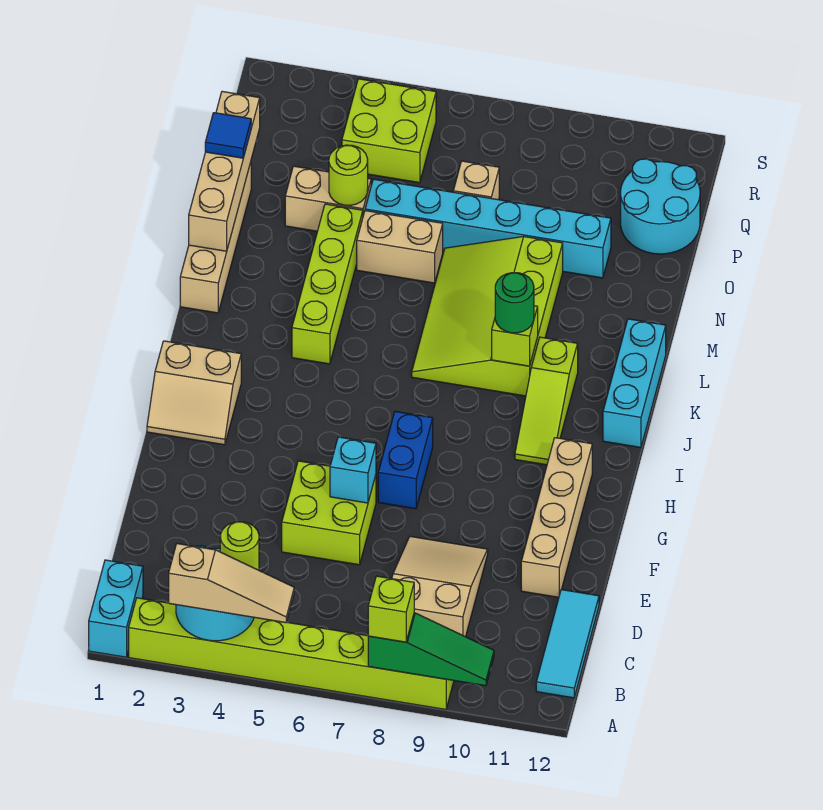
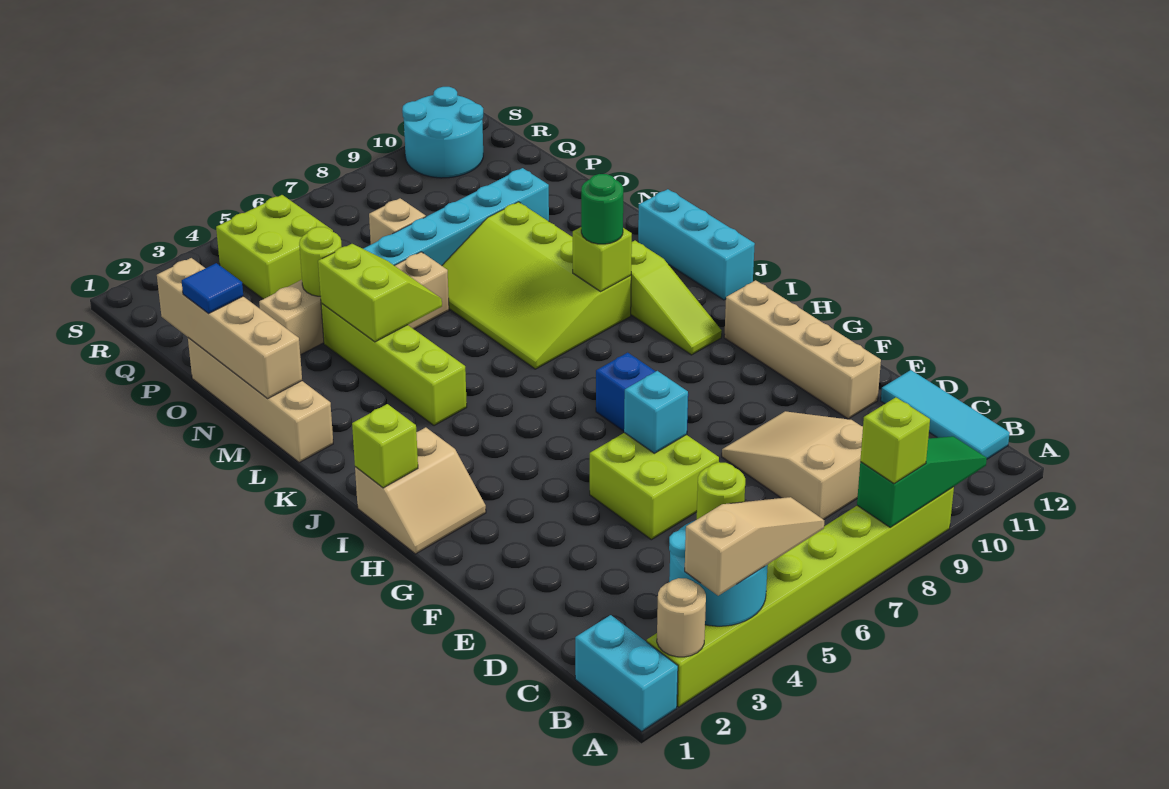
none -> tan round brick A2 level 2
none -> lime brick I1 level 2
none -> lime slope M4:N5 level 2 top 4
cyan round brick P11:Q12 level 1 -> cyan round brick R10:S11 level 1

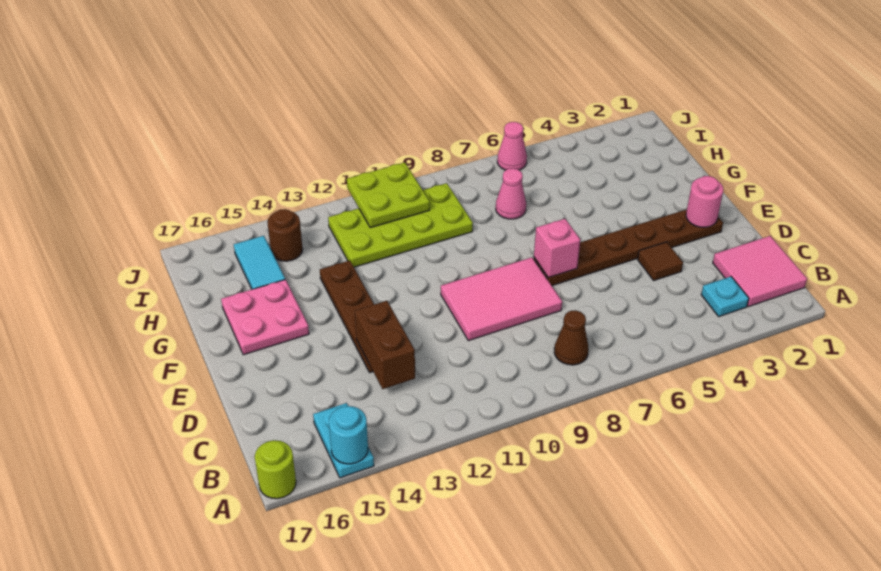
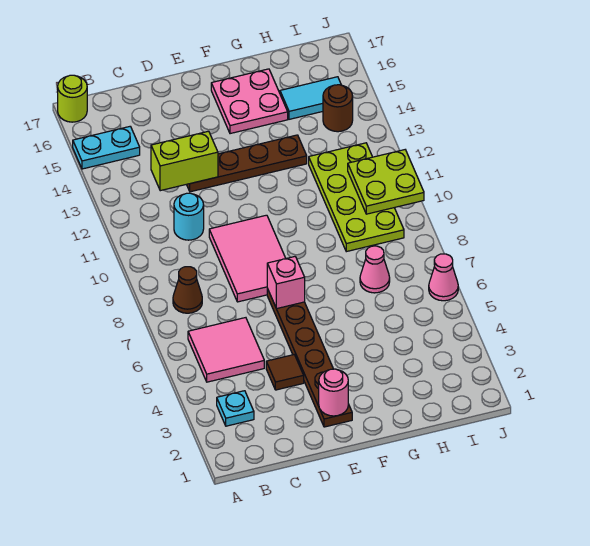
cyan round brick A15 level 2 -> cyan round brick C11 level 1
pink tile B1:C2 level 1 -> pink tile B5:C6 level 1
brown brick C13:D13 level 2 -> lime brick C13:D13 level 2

REQUIRED WORK >> Leave out the pictures, and retype exactly the lines from the one containing "none -> lime brick I1 level 2" through the final line of the data.

COMPLETED TASK >>
none -> lime brick I1 level 2
none -> lime slope M4:N5 level 2 top 4
cyan round brick P11:Q12 level 1 -> cyan round brick R10:S11 level 1

cyan round brick A15 level 2 -> cyan round brick C11 level 1
pink tile B1:C2 level 1 -> pink tile B5:C6 level 1
brown brick C13:D13 level 2 -> lime brick C13:D13 level 2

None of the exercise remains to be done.